DATA PROVIDED:

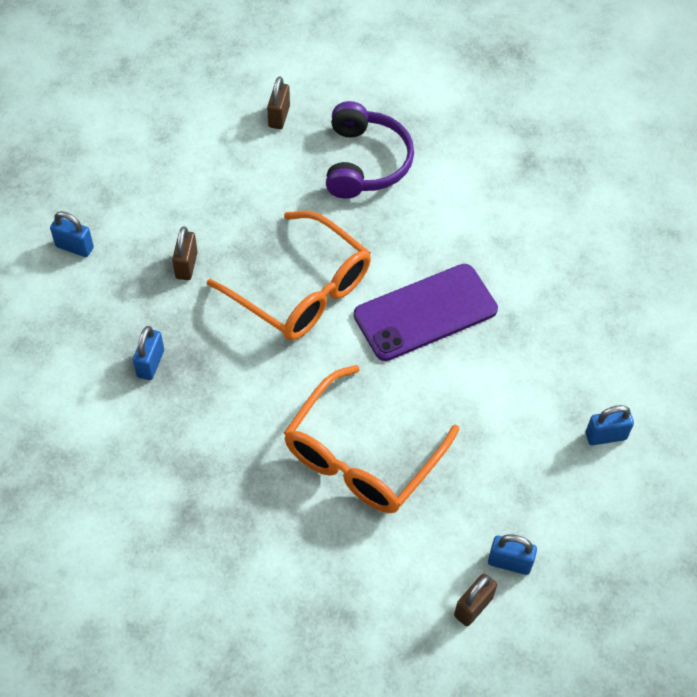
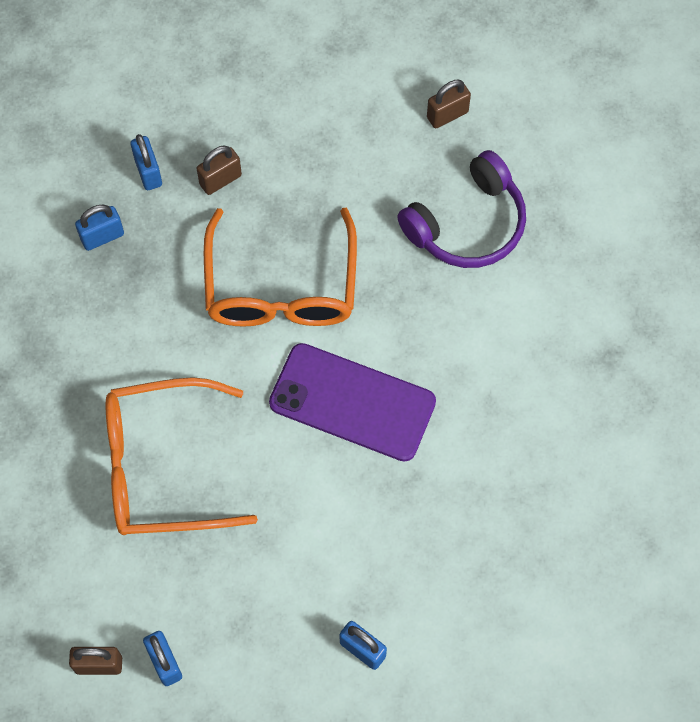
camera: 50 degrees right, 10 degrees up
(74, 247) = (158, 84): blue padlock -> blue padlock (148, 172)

---

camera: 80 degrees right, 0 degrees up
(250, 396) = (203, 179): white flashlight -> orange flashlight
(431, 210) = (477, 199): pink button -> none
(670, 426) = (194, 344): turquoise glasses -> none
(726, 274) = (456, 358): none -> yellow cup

INSTRUCTIONS FOR THE TASK: What lines of the data contain the string "right"? List them.

TASK SOLUTION:
camera: 50 degrees right, 10 degrees up
camera: 80 degrees right, 0 degrees up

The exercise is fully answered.